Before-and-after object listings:
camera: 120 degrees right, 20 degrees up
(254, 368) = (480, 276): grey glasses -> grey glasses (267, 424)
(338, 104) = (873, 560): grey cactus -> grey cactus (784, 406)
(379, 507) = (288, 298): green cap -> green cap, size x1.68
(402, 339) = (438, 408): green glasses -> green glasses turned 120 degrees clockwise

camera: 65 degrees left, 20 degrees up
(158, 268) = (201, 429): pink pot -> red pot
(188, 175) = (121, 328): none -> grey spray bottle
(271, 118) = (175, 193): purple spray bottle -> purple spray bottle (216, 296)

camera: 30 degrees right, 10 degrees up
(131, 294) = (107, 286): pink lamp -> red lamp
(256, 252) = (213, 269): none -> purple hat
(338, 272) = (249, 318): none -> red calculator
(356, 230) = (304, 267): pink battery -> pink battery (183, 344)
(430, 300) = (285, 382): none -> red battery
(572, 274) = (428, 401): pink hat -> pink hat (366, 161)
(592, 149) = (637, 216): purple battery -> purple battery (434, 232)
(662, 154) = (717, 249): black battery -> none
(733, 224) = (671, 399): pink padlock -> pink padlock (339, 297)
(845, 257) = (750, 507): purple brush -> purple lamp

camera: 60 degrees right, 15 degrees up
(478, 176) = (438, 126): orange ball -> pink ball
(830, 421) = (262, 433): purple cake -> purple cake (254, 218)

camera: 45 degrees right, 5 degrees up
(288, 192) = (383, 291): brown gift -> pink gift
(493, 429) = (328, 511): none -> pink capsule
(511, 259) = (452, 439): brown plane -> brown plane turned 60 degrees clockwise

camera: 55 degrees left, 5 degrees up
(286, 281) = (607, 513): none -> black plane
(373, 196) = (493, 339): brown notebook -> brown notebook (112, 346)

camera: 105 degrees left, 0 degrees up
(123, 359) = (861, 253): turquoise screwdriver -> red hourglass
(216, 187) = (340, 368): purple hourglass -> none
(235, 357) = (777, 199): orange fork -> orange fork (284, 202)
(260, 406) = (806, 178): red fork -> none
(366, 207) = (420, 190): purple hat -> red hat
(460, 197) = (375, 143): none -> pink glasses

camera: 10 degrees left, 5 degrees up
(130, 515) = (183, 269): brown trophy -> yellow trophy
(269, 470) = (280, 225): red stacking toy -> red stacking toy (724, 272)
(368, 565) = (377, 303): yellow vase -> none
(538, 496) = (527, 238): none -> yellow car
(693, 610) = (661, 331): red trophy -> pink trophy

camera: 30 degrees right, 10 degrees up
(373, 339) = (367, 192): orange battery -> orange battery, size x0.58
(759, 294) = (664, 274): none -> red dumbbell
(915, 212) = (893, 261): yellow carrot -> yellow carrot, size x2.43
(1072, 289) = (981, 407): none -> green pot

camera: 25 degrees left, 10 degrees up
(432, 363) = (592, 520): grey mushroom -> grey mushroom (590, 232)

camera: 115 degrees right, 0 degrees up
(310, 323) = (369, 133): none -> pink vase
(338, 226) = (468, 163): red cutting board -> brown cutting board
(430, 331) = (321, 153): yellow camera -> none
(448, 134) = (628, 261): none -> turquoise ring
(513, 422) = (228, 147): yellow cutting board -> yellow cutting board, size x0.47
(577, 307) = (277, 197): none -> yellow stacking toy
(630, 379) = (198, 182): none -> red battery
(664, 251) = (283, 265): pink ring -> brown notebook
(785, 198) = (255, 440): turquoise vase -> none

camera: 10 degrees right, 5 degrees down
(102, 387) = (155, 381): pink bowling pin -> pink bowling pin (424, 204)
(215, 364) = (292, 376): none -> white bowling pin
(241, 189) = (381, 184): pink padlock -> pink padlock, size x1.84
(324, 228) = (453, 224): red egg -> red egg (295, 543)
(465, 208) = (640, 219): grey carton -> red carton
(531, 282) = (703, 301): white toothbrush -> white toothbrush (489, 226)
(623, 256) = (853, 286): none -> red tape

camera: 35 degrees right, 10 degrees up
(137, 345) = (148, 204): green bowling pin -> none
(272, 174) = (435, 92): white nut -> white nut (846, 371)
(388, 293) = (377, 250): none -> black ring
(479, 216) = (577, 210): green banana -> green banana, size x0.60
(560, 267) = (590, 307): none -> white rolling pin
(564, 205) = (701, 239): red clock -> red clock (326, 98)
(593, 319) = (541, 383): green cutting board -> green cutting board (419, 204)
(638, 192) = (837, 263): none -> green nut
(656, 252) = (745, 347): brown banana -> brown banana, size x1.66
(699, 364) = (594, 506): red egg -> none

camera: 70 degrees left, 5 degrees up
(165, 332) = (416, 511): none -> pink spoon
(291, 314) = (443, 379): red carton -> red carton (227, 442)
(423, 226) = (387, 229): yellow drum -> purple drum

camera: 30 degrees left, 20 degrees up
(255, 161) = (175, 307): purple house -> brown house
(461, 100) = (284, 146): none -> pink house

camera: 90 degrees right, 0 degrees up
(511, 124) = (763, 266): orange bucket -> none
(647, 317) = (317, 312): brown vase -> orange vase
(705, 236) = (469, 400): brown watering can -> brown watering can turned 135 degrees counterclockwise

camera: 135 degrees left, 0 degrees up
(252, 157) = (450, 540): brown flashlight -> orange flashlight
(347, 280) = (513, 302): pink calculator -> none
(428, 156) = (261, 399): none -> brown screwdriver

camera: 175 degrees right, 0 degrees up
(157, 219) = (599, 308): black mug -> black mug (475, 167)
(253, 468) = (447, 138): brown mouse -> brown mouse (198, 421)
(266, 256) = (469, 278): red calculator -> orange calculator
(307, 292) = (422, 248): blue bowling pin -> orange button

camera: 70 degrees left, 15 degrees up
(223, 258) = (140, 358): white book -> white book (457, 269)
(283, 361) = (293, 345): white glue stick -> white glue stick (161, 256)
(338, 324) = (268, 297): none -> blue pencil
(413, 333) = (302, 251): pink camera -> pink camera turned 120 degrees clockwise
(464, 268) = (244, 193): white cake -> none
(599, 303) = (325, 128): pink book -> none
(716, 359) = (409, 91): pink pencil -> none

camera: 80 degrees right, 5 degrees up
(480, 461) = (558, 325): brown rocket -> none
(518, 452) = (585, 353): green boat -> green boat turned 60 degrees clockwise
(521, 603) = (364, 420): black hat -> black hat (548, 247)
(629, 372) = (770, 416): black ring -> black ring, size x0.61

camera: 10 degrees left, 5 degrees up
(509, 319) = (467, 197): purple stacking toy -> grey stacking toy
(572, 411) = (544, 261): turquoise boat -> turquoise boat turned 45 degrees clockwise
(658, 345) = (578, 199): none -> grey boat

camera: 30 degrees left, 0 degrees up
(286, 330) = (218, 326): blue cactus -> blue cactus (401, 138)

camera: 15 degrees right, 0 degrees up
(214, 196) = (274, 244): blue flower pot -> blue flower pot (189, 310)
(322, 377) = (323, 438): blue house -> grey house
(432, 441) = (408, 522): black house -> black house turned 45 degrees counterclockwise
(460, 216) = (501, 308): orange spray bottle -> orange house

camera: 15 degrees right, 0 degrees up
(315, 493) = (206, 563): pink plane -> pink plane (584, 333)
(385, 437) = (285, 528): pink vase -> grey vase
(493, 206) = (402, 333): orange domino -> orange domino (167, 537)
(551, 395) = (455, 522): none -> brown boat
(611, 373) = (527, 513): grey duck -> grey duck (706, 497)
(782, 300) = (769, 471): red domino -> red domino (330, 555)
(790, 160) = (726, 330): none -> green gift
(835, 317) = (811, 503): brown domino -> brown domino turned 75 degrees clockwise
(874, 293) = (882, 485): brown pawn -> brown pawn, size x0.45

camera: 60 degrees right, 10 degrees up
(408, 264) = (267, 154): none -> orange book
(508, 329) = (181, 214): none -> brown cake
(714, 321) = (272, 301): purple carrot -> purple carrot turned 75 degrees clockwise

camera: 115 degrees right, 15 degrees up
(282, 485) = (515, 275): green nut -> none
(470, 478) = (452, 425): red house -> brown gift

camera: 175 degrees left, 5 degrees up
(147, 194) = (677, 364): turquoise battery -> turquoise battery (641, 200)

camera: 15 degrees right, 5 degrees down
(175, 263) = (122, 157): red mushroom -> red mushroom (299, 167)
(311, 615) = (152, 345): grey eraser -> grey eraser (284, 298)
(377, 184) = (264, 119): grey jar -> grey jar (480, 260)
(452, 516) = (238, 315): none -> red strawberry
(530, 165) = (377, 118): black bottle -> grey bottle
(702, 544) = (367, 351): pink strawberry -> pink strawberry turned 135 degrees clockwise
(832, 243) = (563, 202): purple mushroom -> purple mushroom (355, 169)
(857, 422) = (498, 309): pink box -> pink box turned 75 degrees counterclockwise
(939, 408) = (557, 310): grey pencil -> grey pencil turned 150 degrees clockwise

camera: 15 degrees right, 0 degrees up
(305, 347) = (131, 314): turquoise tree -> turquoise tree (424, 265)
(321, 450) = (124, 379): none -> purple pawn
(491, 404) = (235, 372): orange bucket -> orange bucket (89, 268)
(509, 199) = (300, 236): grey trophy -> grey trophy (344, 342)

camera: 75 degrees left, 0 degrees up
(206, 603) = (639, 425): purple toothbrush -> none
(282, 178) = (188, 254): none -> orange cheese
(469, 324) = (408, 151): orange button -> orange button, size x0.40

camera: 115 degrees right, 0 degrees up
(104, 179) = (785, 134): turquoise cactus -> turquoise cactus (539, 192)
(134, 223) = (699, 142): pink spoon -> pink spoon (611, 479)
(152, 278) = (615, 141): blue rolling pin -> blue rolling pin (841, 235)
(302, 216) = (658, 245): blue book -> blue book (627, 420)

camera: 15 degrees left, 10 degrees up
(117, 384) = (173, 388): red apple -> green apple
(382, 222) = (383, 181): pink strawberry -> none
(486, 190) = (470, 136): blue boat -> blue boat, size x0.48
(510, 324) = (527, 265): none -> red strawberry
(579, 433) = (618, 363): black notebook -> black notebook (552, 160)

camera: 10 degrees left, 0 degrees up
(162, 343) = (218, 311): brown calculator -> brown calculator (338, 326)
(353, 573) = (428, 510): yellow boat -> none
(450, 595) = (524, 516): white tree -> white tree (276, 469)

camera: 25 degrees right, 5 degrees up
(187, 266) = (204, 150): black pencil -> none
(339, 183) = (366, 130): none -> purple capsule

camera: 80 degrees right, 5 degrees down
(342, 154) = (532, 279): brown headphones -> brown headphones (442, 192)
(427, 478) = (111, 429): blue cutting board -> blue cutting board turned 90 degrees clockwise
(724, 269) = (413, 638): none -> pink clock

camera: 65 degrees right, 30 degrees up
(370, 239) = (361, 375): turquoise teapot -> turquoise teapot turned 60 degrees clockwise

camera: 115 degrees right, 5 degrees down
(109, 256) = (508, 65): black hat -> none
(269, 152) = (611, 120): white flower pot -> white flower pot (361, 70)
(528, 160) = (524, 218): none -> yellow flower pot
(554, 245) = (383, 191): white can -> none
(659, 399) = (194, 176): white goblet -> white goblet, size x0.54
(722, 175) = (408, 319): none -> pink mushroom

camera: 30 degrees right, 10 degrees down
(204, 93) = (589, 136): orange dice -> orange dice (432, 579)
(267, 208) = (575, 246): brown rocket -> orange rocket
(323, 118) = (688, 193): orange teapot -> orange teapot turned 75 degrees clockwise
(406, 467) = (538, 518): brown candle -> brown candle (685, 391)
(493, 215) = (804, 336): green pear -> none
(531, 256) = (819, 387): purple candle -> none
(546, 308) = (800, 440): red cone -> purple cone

**Exercise directions:** Set down exactly the lines from the start of the records to the line with "camera: 60 degrees right, 15 degrees up". Include that line, and add nothing more.

**Exercise solution:**
camera: 120 degrees right, 20 degrees up
(254, 368) = (480, 276): grey glasses -> grey glasses (267, 424)
(338, 104) = (873, 560): grey cactus -> grey cactus (784, 406)
(379, 507) = (288, 298): green cap -> green cap, size x1.68
(402, 339) = (438, 408): green glasses -> green glasses turned 120 degrees clockwise

camera: 65 degrees left, 20 degrees up
(158, 268) = (201, 429): pink pot -> red pot
(188, 175) = (121, 328): none -> grey spray bottle
(271, 118) = (175, 193): purple spray bottle -> purple spray bottle (216, 296)

camera: 30 degrees right, 10 degrees up
(131, 294) = (107, 286): pink lamp -> red lamp
(256, 252) = (213, 269): none -> purple hat
(338, 272) = (249, 318): none -> red calculator
(356, 230) = (304, 267): pink battery -> pink battery (183, 344)
(430, 300) = (285, 382): none -> red battery
(572, 274) = (428, 401): pink hat -> pink hat (366, 161)
(592, 149) = (637, 216): purple battery -> purple battery (434, 232)
(662, 154) = (717, 249): black battery -> none
(733, 224) = (671, 399): pink padlock -> pink padlock (339, 297)
(845, 257) = (750, 507): purple brush -> purple lamp

camera: 60 degrees right, 15 degrees up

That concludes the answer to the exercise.